(Source data)
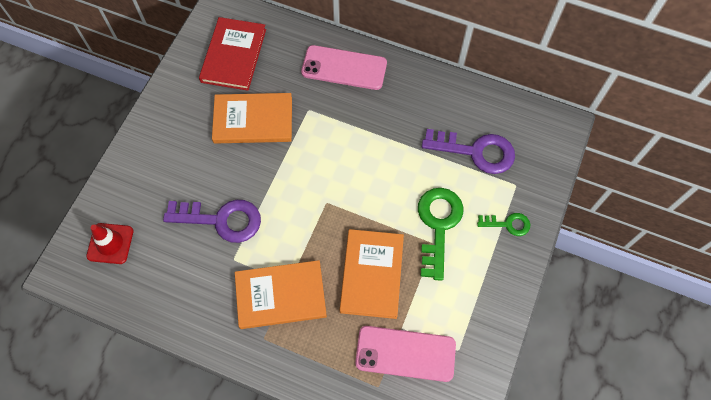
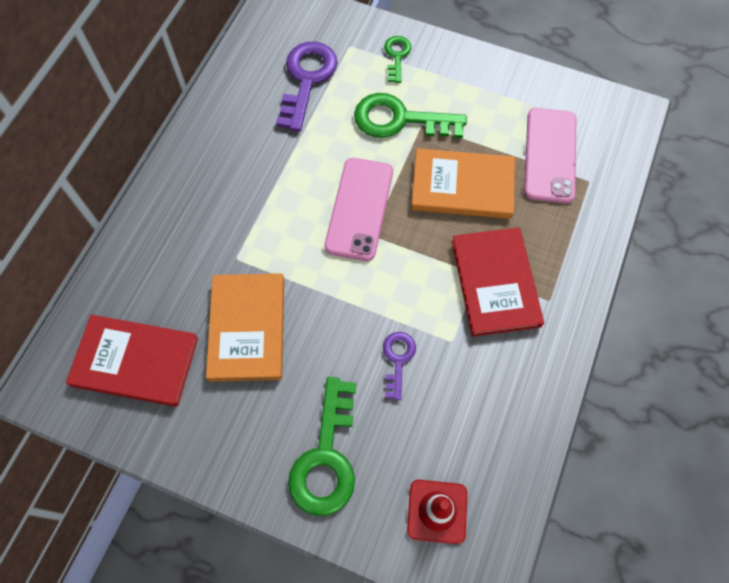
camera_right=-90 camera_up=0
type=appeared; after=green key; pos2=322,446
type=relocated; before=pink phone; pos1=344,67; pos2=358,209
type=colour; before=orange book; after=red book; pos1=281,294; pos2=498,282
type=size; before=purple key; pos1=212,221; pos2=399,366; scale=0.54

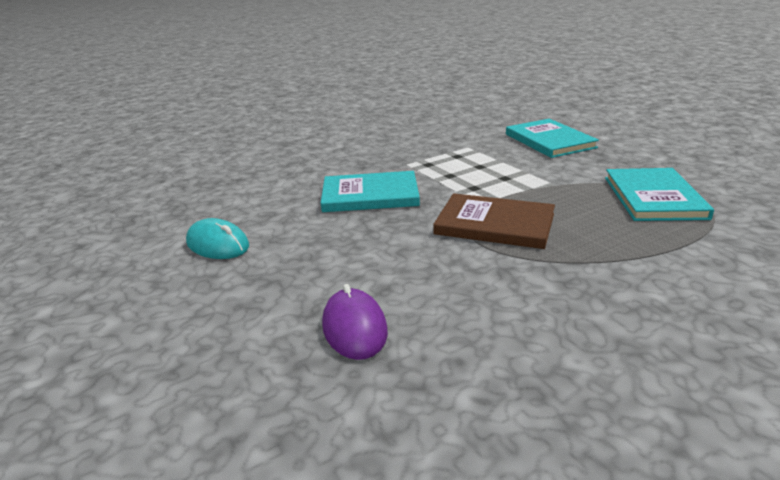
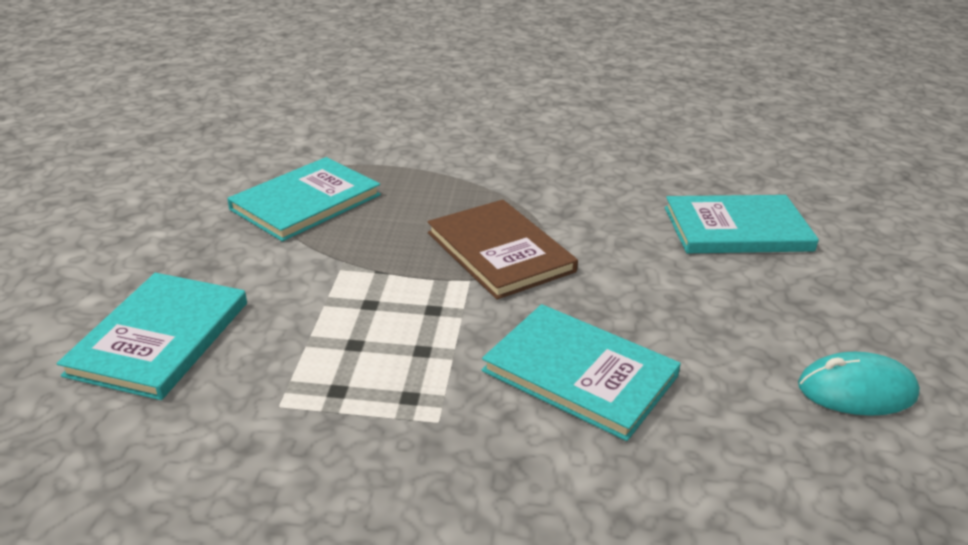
camera_right=-145 camera_up=5
type=exchanged; before=purple mouse; after=turquoise book; pos1=355,322; pos2=742,224
type=spun; before=turquoise mouse; pos1=217,238; pos2=859,384; turn=-75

Problem details: The entries above need to be printed again exactly; please exclude all pictures.

Exercise output:
camera_right=-90 camera_up=0
type=appeared; after=green key; pos2=322,446
type=relocated; before=pink phone; pos1=344,67; pos2=358,209
type=colour; before=orange book; after=red book; pos1=281,294; pos2=498,282
type=size; before=purple key; pos1=212,221; pos2=399,366; scale=0.54

camera_right=-145 camera_up=5
type=exchanged; before=purple mouse; after=turquoise book; pos1=355,322; pos2=742,224
type=spun; before=turquoise mouse; pos1=217,238; pos2=859,384; turn=-75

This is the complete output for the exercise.